▶ **ASSIGNED TASK**: Would you return exactly the lines below from the line with "pink tile D1:D3 level 1 -> none" through the line with "none -> white tile J4 level 1", both included, and nothing else, leaving out the pictures?

▶ **ENTRIES PROVIDED**:
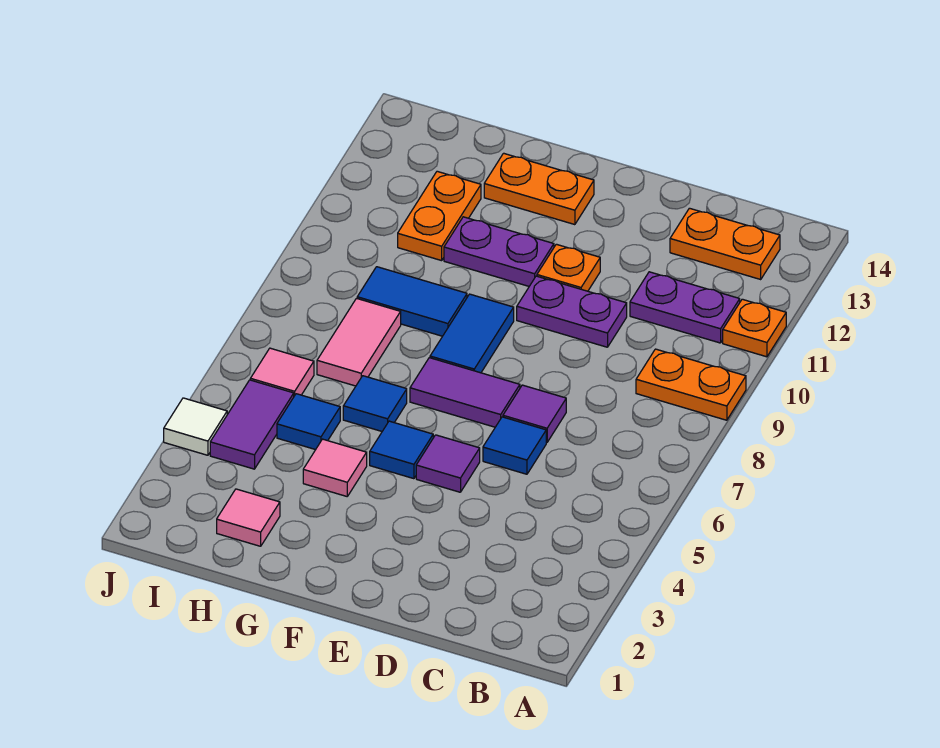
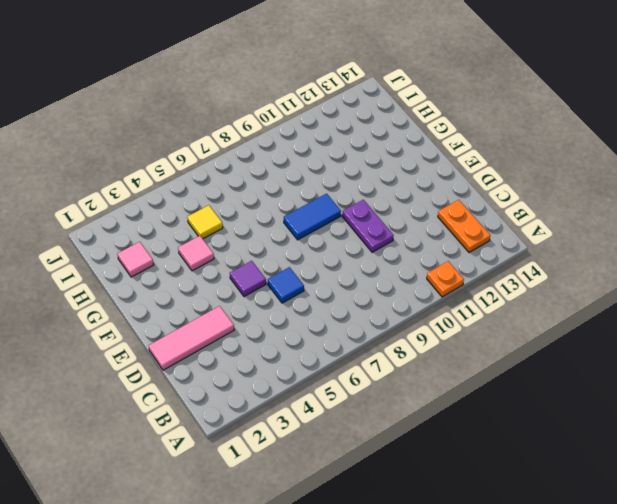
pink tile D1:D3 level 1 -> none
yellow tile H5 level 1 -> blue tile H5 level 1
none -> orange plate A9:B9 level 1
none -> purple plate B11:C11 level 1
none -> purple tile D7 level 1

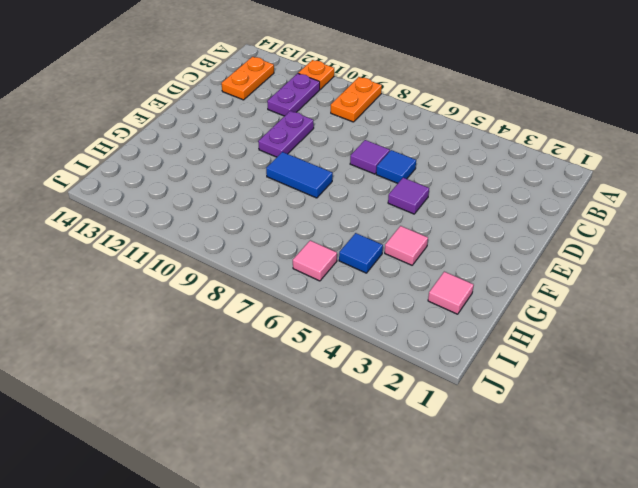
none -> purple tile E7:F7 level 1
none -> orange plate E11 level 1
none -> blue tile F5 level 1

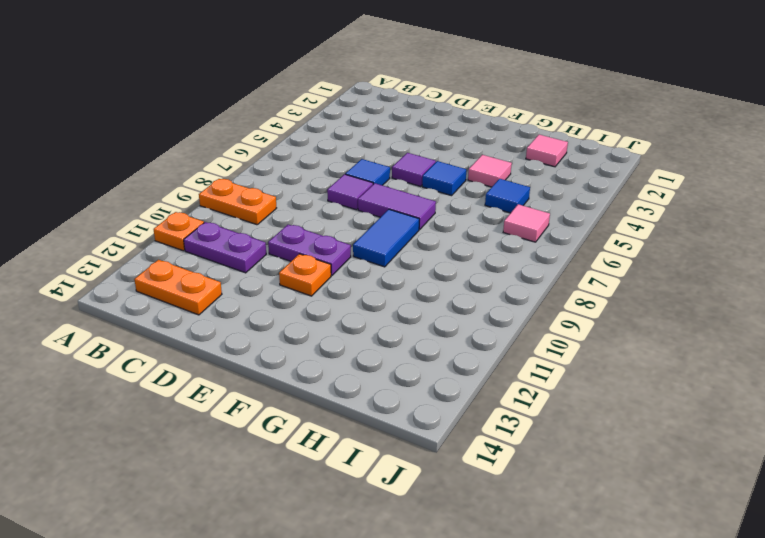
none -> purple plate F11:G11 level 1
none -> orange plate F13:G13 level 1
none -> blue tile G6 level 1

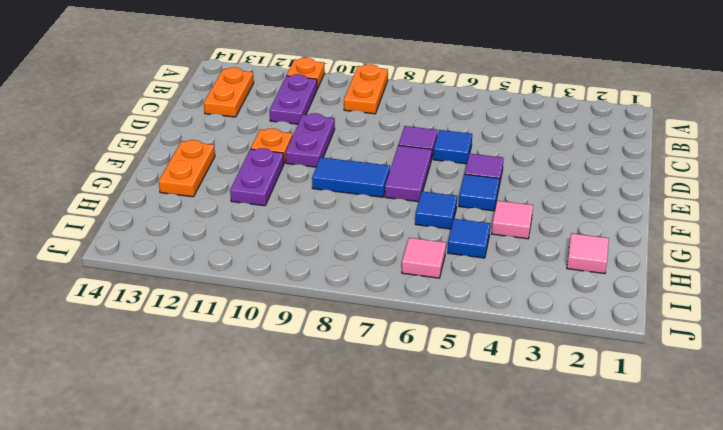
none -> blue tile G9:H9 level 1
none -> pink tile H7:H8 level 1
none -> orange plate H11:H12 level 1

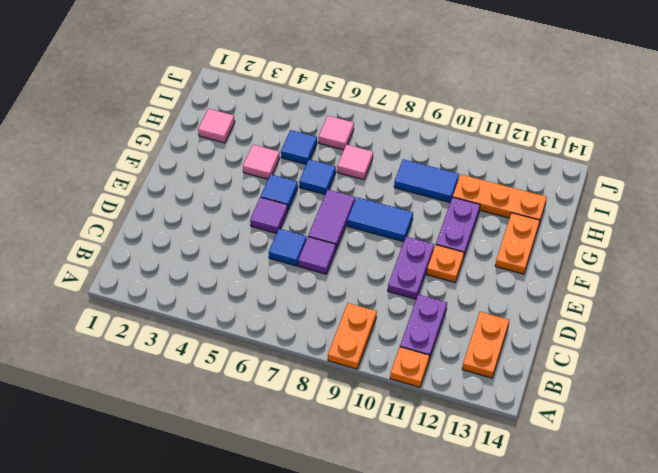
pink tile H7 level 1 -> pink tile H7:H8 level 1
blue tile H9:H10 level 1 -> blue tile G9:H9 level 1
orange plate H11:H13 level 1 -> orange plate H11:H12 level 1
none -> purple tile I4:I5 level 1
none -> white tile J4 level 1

--

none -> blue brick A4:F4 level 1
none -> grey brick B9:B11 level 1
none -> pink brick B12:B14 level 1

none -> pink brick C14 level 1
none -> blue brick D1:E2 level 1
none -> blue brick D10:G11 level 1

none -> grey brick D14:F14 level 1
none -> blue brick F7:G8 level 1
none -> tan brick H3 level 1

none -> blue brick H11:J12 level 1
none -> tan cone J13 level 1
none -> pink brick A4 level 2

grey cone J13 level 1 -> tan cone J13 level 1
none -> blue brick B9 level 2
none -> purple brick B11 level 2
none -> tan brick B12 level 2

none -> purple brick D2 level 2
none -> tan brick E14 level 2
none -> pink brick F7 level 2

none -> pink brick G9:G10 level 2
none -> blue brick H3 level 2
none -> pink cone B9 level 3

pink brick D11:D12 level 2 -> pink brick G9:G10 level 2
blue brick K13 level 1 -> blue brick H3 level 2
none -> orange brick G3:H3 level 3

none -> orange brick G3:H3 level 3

---

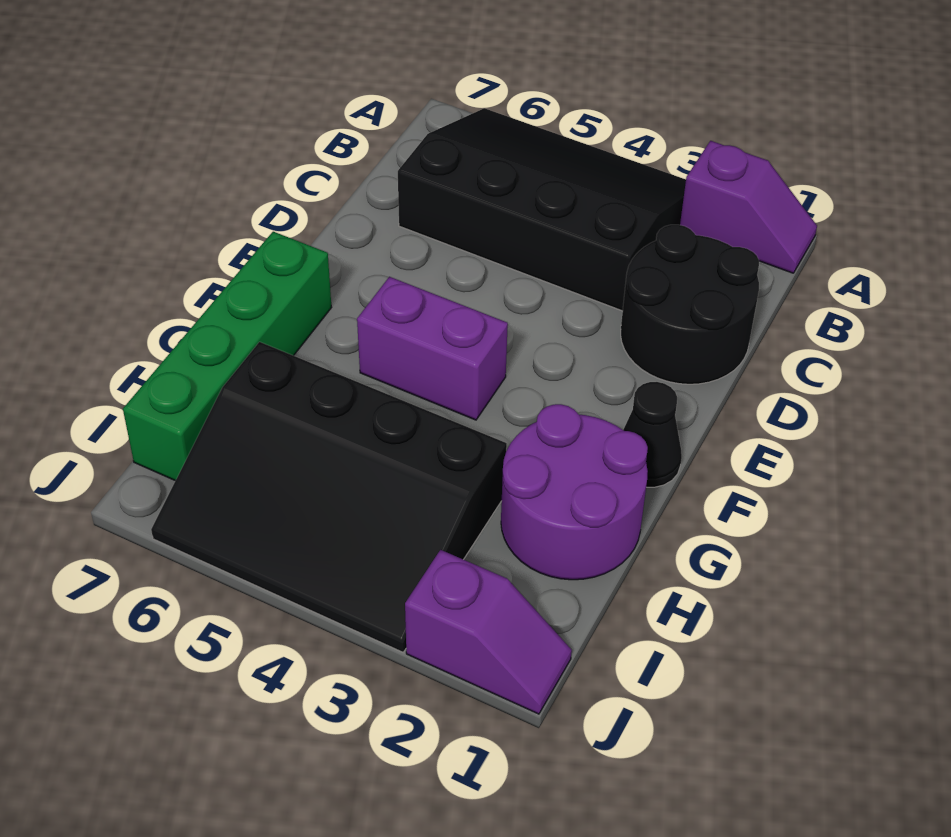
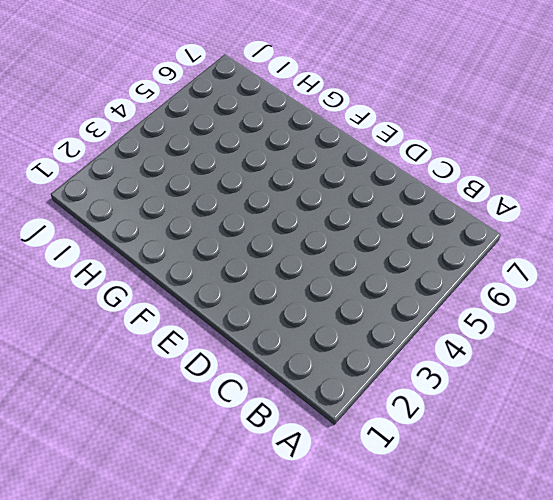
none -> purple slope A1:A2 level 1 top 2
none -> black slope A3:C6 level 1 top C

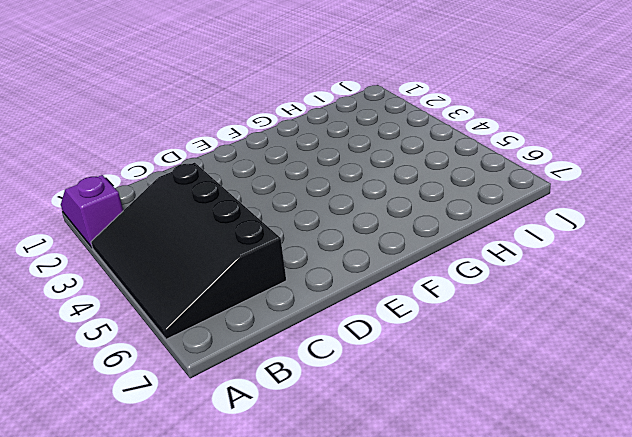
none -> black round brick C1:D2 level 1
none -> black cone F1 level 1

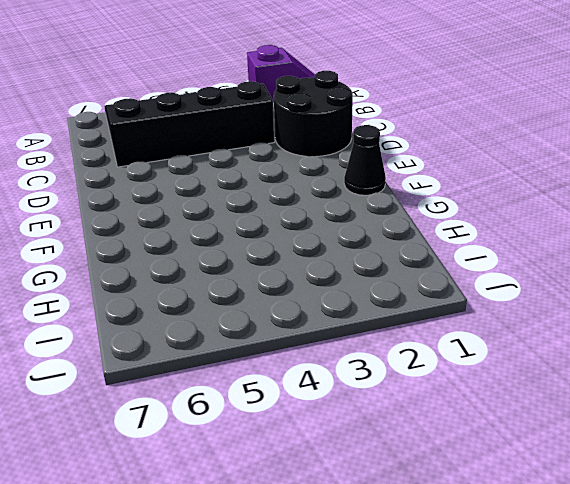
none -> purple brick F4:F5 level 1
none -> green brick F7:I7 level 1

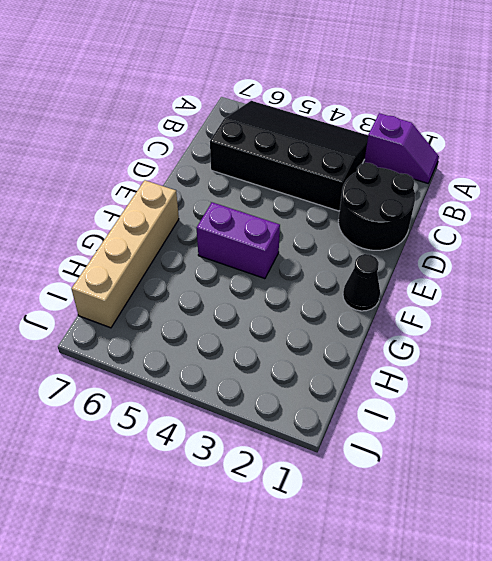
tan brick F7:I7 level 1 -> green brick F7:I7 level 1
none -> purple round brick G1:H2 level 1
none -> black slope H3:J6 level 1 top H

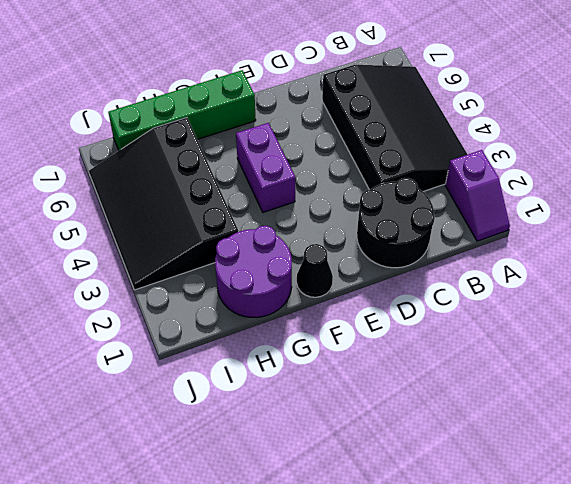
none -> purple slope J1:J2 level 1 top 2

▶ **RESULT OF THE EXERCISE**:
pink tile D1:D3 level 1 -> none
yellow tile H5 level 1 -> blue tile H5 level 1
none -> orange plate A9:B9 level 1
none -> purple plate B11:C11 level 1
none -> purple tile D7 level 1

none -> purple tile E7:F7 level 1
none -> orange plate E11 level 1
none -> blue tile F5 level 1

none -> purple plate F11:G11 level 1
none -> orange plate F13:G13 level 1
none -> blue tile G6 level 1

none -> blue tile G9:H9 level 1
none -> pink tile H7:H8 level 1
none -> orange plate H11:H12 level 1

pink tile H7 level 1 -> pink tile H7:H8 level 1
blue tile H9:H10 level 1 -> blue tile G9:H9 level 1
orange plate H11:H13 level 1 -> orange plate H11:H12 level 1
none -> purple tile I4:I5 level 1
none -> white tile J4 level 1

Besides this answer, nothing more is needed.